* _Supplied data_
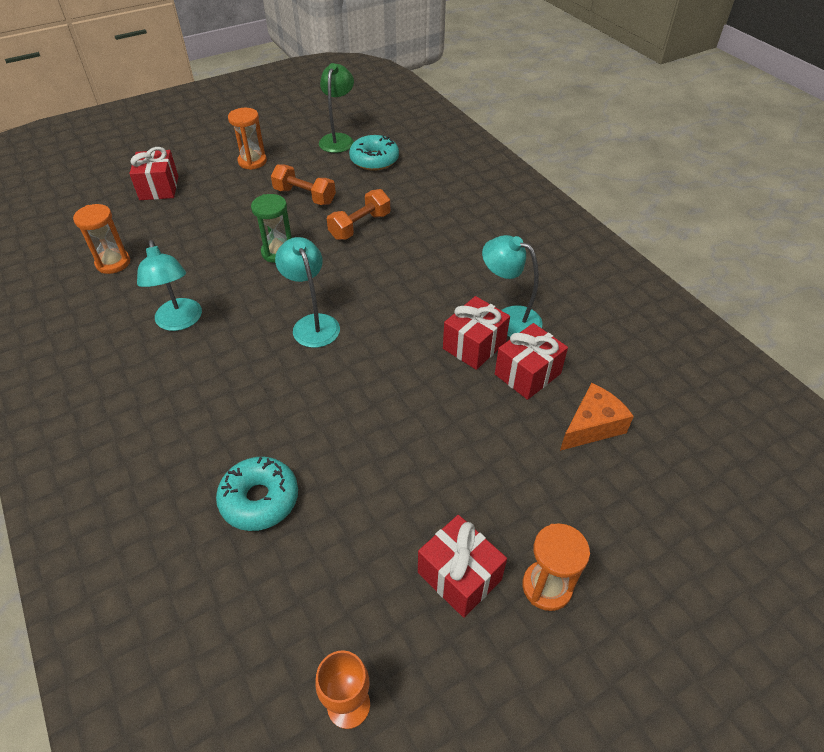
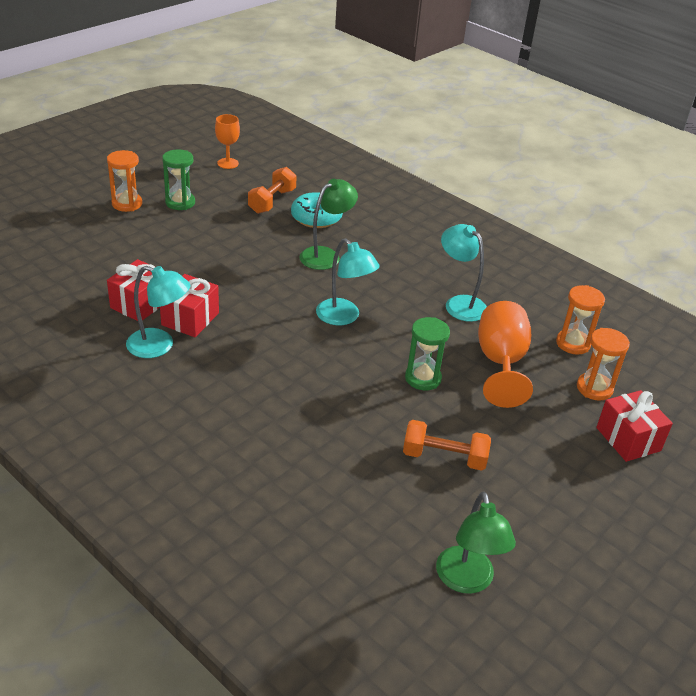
camera: 160 degrees right, 10 degrees down
(198, 255) = (500, 363): none -> orange goblet
(252, 162) = (556, 505): orange hourglass -> orange hourglass (594, 388)
(285, 418) = (326, 255): none -> green lamp
(360, 226) = (352, 425): orange dumbbell -> orange dumbbell (272, 201)
(374, 160) = (387, 543): turquoise donut -> none
(459, 576) = (180, 202): red gift -> green hourglass
(592, 426) = (87, 277): orange cheese -> none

* _Work instruction_
Give back the whole of the material exactly, with the pictures removed.

* _Output of the task_
camera: 160 degrees right, 10 degrees down
(198, 255) = (500, 363): none -> orange goblet
(252, 162) = (556, 505): orange hourglass -> orange hourglass (594, 388)
(285, 418) = (326, 255): none -> green lamp
(360, 226) = (352, 425): orange dumbbell -> orange dumbbell (272, 201)
(374, 160) = (387, 543): turquoise donut -> none
(459, 576) = (180, 202): red gift -> green hourglass
(592, 426) = (87, 277): orange cheese -> none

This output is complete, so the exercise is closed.